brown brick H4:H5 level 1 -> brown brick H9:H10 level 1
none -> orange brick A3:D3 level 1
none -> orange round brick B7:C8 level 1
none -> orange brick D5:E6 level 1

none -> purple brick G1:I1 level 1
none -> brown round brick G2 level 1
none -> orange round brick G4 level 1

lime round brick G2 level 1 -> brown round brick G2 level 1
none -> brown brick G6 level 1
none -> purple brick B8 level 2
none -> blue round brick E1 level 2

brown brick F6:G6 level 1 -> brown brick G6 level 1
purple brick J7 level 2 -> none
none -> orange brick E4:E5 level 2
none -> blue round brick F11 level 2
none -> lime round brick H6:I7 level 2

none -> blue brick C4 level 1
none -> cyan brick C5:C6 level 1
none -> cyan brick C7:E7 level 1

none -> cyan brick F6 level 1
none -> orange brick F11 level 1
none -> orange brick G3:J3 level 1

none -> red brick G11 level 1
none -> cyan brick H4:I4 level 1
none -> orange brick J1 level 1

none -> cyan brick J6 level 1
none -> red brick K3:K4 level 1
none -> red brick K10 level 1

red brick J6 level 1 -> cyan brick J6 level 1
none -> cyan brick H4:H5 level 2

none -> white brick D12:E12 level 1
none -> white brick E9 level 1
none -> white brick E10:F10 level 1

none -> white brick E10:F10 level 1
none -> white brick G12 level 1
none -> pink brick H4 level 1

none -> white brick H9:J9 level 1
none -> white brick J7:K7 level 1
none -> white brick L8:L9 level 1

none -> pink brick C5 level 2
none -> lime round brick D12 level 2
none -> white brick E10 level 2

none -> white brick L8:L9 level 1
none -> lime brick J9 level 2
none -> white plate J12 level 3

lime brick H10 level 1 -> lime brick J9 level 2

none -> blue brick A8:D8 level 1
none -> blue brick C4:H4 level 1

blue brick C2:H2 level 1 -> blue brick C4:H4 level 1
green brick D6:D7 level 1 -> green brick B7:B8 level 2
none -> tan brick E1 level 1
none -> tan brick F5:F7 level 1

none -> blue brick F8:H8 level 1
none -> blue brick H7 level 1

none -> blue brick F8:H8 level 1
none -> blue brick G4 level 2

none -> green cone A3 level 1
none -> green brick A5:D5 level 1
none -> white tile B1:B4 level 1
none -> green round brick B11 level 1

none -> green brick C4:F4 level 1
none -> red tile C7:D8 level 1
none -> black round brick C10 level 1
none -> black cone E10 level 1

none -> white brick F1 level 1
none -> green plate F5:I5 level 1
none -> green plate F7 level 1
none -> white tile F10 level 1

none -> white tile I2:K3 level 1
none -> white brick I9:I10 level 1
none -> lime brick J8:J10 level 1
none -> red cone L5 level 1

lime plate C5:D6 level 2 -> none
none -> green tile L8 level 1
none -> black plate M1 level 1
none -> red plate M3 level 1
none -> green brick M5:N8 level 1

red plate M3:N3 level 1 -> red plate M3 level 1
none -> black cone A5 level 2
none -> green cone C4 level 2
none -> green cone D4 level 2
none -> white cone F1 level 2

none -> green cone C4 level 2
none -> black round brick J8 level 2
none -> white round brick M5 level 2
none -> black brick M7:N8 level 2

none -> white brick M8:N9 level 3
——————
**TASK DETAILS**
Using the listing above, copy exactly the line that contains "none -> cyan brick H4:H5 level 2", the line that contains "none -> white tile F10 level 1", and each line that falls between them.

**TASK RESPONSE**
none -> cyan brick H4:H5 level 2

none -> white brick D12:E12 level 1
none -> white brick E9 level 1
none -> white brick E10:F10 level 1

none -> white brick E10:F10 level 1
none -> white brick G12 level 1
none -> pink brick H4 level 1

none -> white brick H9:J9 level 1
none -> white brick J7:K7 level 1
none -> white brick L8:L9 level 1

none -> pink brick C5 level 2
none -> lime round brick D12 level 2
none -> white brick E10 level 2

none -> white brick L8:L9 level 1
none -> lime brick J9 level 2
none -> white plate J12 level 3

lime brick H10 level 1 -> lime brick J9 level 2

none -> blue brick A8:D8 level 1
none -> blue brick C4:H4 level 1

blue brick C2:H2 level 1 -> blue brick C4:H4 level 1
green brick D6:D7 level 1 -> green brick B7:B8 level 2
none -> tan brick E1 level 1
none -> tan brick F5:F7 level 1

none -> blue brick F8:H8 level 1
none -> blue brick H7 level 1

none -> blue brick F8:H8 level 1
none -> blue brick G4 level 2

none -> green cone A3 level 1
none -> green brick A5:D5 level 1
none -> white tile B1:B4 level 1
none -> green round brick B11 level 1

none -> green brick C4:F4 level 1
none -> red tile C7:D8 level 1
none -> black round brick C10 level 1
none -> black cone E10 level 1

none -> white brick F1 level 1
none -> green plate F5:I5 level 1
none -> green plate F7 level 1
none -> white tile F10 level 1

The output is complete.